Task inputs section start

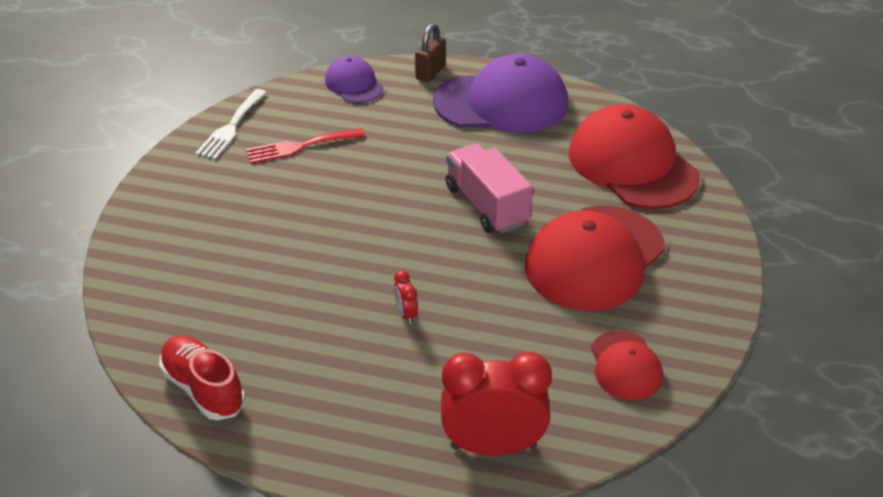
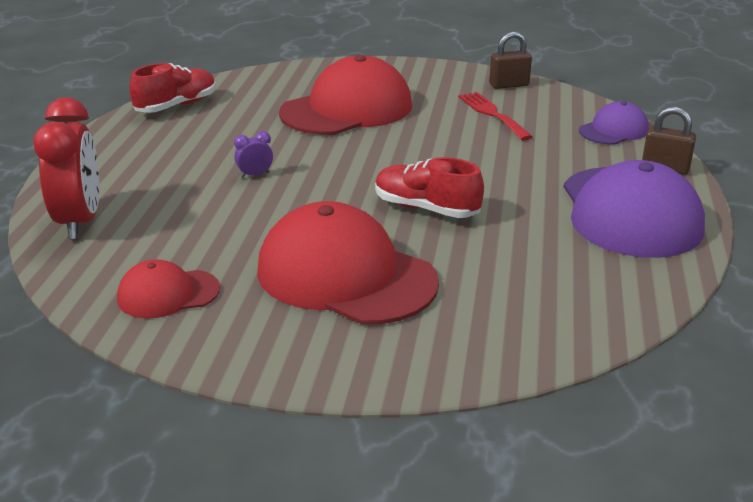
camera: 85 degrees right, 10 degrees down
white fork [196,89,267,160] -> brown padlock [489,31,532,89]
red clock [394,270,418,324] -> purple clock [234,131,273,178]
pink truck [445,143,533,234] -> red shoe [375,157,484,218]
red cap [569,104,700,209] -> red cap moved to [279,55,412,135]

Task inputs section end

Pictures in the listing above must be skipped; everything else should be copied exactly.

• **Your response**:
camera: 85 degrees right, 10 degrees down
white fork [196,89,267,160] -> brown padlock [489,31,532,89]
red clock [394,270,418,324] -> purple clock [234,131,273,178]
pink truck [445,143,533,234] -> red shoe [375,157,484,218]
red cap [569,104,700,209] -> red cap moved to [279,55,412,135]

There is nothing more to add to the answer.